* Given data
- - - - -

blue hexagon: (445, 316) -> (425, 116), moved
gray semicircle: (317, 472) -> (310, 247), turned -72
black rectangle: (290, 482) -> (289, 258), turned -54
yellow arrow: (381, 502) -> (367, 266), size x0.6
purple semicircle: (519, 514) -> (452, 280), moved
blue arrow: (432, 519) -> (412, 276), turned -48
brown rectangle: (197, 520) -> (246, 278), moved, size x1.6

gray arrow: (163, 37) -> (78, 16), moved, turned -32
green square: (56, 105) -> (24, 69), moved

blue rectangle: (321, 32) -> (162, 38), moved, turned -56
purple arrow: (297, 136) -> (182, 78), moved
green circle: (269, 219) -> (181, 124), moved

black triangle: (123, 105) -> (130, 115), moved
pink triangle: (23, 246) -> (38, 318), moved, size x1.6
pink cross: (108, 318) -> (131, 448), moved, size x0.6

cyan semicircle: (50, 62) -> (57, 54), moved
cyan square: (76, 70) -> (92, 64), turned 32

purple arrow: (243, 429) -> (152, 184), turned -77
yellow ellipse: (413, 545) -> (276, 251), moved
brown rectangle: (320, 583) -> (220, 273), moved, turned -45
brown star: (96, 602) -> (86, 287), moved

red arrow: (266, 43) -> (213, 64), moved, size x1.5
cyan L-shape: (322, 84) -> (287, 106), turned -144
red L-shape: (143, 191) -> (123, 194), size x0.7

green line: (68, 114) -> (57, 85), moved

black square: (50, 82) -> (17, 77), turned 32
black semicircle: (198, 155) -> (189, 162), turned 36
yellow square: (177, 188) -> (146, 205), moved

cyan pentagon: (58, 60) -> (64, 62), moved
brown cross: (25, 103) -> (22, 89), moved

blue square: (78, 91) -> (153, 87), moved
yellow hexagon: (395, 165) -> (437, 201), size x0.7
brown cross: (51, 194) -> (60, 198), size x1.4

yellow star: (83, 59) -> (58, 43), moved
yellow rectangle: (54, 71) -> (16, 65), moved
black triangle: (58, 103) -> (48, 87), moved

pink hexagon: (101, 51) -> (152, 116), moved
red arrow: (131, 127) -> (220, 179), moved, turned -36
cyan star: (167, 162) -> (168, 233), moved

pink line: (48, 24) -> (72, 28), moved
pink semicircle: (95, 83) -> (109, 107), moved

- - - - -

* What you need to do
Exactly as written, please output every entry.

* Exercise result
blue hexagon: (445, 316) -> (425, 116), moved
gray semicircle: (317, 472) -> (310, 247), turned -72
black rectangle: (290, 482) -> (289, 258), turned -54
yellow arrow: (381, 502) -> (367, 266), size x0.6
purple semicircle: (519, 514) -> (452, 280), moved
blue arrow: (432, 519) -> (412, 276), turned -48
brown rectangle: (197, 520) -> (246, 278), moved, size x1.6

gray arrow: (163, 37) -> (78, 16), moved, turned -32
green square: (56, 105) -> (24, 69), moved

blue rectangle: (321, 32) -> (162, 38), moved, turned -56
purple arrow: (297, 136) -> (182, 78), moved
green circle: (269, 219) -> (181, 124), moved

black triangle: (123, 105) -> (130, 115), moved
pink triangle: (23, 246) -> (38, 318), moved, size x1.6
pink cross: (108, 318) -> (131, 448), moved, size x0.6

cyan semicircle: (50, 62) -> (57, 54), moved
cyan square: (76, 70) -> (92, 64), turned 32

purple arrow: (243, 429) -> (152, 184), turned -77
yellow ellipse: (413, 545) -> (276, 251), moved
brown rectangle: (320, 583) -> (220, 273), moved, turned -45
brown star: (96, 602) -> (86, 287), moved

red arrow: (266, 43) -> (213, 64), moved, size x1.5
cyan L-shape: (322, 84) -> (287, 106), turned -144
red L-shape: (143, 191) -> (123, 194), size x0.7

green line: (68, 114) -> (57, 85), moved

black square: (50, 82) -> (17, 77), turned 32
black semicircle: (198, 155) -> (189, 162), turned 36
yellow square: (177, 188) -> (146, 205), moved

cyan pentagon: (58, 60) -> (64, 62), moved
brown cross: (25, 103) -> (22, 89), moved

blue square: (78, 91) -> (153, 87), moved
yellow hexagon: (395, 165) -> (437, 201), size x0.7
brown cross: (51, 194) -> (60, 198), size x1.4

yellow star: (83, 59) -> (58, 43), moved
yellow rectangle: (54, 71) -> (16, 65), moved
black triangle: (58, 103) -> (48, 87), moved

pink hexagon: (101, 51) -> (152, 116), moved
red arrow: (131, 127) -> (220, 179), moved, turned -36
cyan star: (167, 162) -> (168, 233), moved

pink line: (48, 24) -> (72, 28), moved
pink semicircle: (95, 83) -> (109, 107), moved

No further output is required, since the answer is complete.